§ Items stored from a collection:

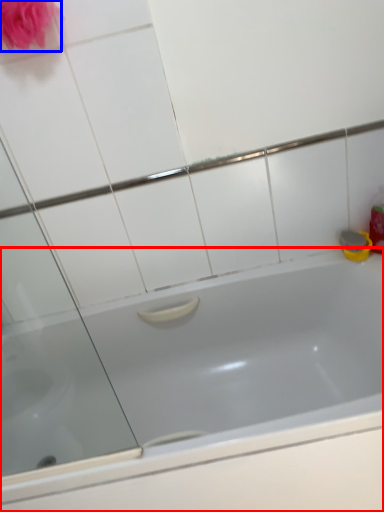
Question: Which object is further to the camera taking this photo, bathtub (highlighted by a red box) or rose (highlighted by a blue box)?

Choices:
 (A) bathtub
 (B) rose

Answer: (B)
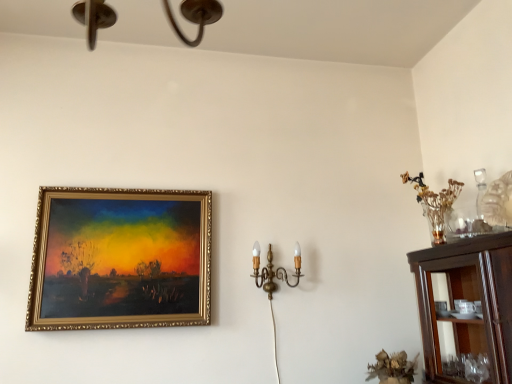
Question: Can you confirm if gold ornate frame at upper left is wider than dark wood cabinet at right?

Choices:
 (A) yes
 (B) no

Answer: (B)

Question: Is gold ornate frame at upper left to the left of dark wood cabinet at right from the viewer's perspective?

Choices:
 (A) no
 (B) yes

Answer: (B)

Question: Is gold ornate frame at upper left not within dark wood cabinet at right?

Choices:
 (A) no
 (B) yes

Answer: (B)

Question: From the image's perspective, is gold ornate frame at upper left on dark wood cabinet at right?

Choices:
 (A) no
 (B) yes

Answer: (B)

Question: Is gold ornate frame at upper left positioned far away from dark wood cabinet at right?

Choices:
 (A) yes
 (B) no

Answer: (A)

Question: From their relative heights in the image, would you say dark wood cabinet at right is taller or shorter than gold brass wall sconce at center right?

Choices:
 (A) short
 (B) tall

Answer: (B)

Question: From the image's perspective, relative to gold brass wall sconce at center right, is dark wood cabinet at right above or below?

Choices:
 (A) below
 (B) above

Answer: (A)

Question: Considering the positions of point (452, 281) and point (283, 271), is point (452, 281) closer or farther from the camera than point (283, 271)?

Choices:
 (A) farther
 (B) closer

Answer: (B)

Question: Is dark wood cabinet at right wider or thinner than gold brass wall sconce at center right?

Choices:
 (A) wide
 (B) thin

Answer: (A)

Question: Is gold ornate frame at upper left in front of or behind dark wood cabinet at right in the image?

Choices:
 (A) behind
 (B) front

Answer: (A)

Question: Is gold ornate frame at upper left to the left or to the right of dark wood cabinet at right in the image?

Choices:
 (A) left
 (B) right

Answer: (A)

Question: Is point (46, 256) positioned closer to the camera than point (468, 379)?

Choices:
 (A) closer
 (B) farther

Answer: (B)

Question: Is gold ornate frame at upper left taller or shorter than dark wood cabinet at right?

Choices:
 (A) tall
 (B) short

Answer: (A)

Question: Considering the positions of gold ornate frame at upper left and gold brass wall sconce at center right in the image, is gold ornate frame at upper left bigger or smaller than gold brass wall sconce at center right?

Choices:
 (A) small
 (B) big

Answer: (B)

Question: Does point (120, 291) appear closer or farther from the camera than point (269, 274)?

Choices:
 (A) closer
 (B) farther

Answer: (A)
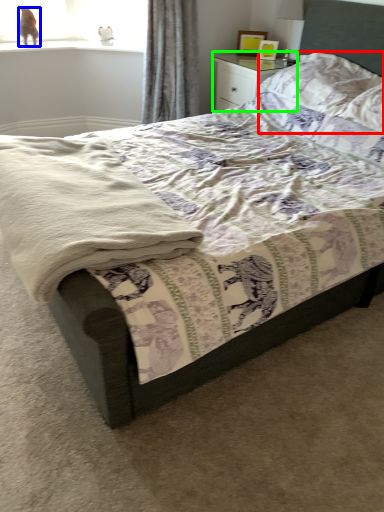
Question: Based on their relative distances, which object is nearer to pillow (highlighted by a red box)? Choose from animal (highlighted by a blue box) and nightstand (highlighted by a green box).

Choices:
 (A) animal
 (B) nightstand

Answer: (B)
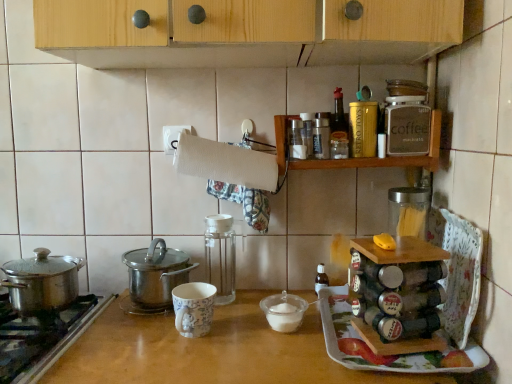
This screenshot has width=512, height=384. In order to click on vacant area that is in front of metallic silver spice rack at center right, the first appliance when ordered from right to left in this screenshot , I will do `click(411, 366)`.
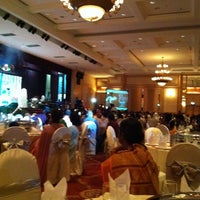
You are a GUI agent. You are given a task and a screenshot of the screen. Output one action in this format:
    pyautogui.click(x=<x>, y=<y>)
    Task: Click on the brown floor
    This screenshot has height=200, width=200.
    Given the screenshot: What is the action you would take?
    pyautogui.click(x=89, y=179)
* * *
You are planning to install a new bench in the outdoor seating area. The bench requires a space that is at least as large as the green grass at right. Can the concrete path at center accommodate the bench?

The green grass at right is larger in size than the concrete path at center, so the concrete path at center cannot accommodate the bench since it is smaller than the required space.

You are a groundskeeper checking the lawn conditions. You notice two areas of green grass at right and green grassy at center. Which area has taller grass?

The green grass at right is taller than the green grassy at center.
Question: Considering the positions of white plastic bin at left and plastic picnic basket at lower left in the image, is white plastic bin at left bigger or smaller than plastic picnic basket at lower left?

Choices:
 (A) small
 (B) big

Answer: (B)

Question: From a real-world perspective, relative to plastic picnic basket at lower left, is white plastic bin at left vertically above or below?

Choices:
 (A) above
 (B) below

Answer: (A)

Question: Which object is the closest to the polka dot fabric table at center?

§ Required work: Find every line in the material above that contains the string "space" and copy each of those lines.

§ Reply:
You are planning to install a new bench in the outdoor seating area. The bench requires a space that is at least as large as the green grass at right. Can the concrete path at center accommodate the bench?
The green grass at right is larger in size than the concrete path at center, so the concrete path at center cannot accommodate the bench since it is smaller than the required space.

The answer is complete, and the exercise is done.